How to complete this task — Reproduce the records word for word, apart from the images they contain.

Given entries —
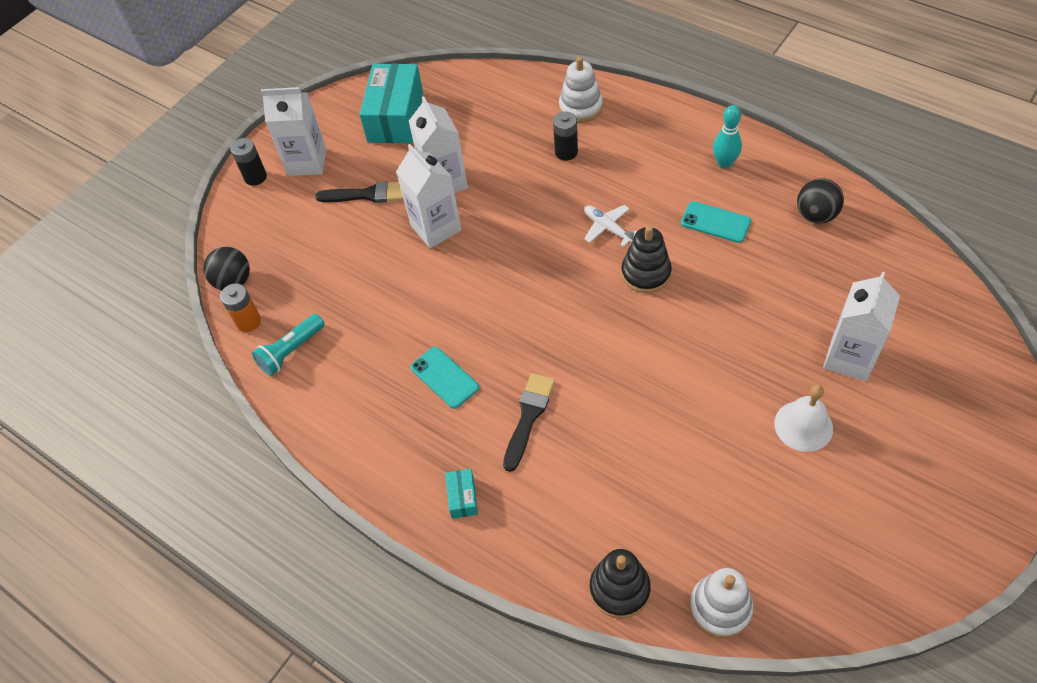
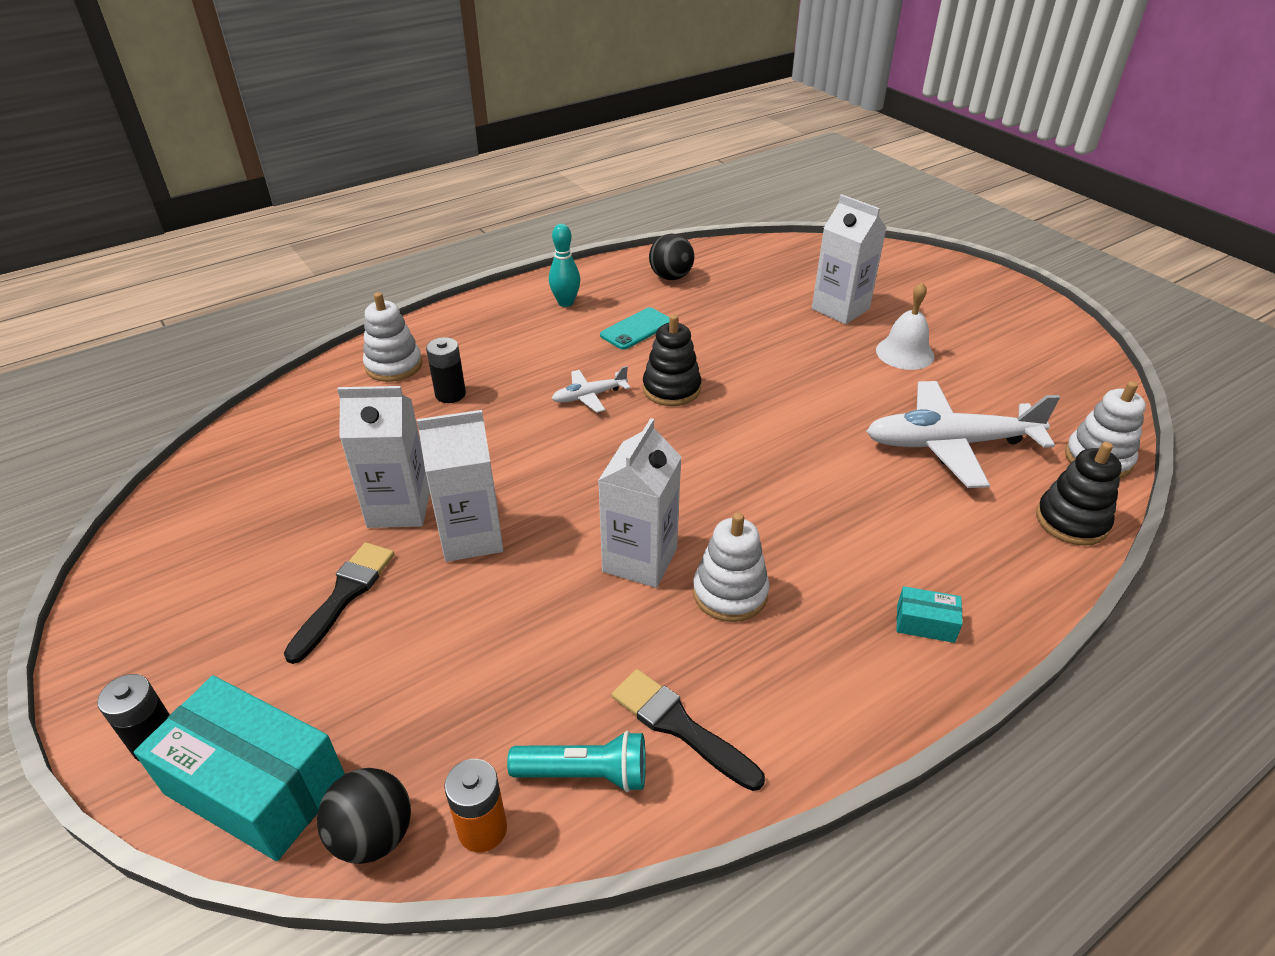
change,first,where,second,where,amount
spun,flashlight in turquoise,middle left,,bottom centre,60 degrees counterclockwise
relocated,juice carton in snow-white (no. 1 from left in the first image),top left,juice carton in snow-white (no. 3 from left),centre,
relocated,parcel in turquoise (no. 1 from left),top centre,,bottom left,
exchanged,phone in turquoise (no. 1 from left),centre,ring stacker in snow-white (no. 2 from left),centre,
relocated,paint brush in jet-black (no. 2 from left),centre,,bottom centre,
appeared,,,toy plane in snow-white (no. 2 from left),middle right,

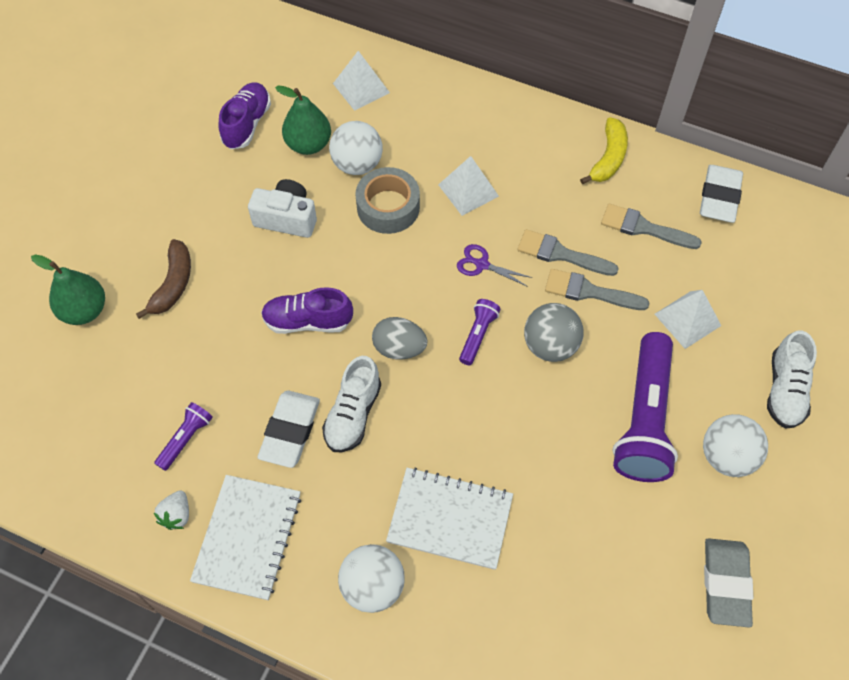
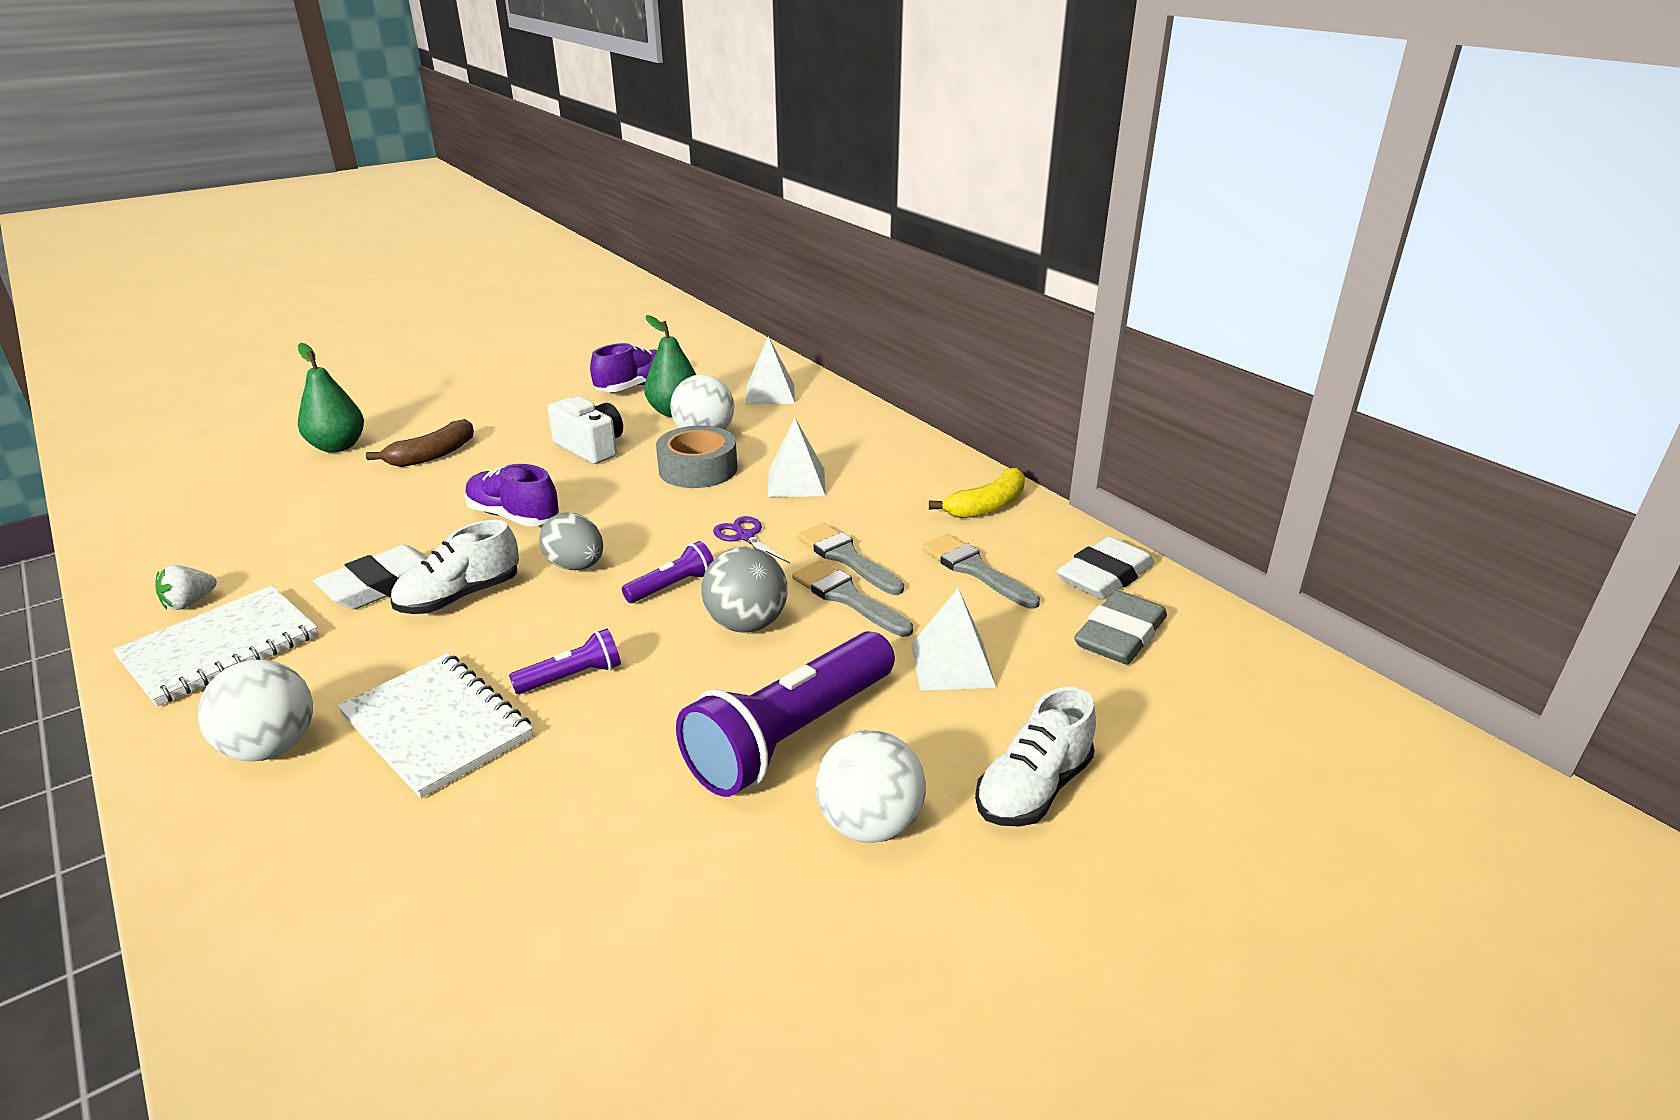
change,first,where,second,where,amount
relocated,flashlight in purple (no. 1 from left),middle left,,centre,
relocated,gum eraser in ash-grey,bottom right,,middle right,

Exercise result —
change,first,where,second,where,amount
spun,flashlight in turquoise,middle left,,bottom centre,60 degrees counterclockwise
relocated,juice carton in snow-white (no. 1 from left in the first image),top left,juice carton in snow-white (no. 3 from left),centre,
relocated,parcel in turquoise (no. 1 from left),top centre,,bottom left,
exchanged,phone in turquoise (no. 1 from left),centre,ring stacker in snow-white (no. 2 from left),centre,
relocated,paint brush in jet-black (no. 2 from left),centre,,bottom centre,
appeared,,,toy plane in snow-white (no. 2 from left),middle right,

change,first,where,second,where,amount
relocated,flashlight in purple (no. 1 from left),middle left,,centre,
relocated,gum eraser in ash-grey,bottom right,,middle right,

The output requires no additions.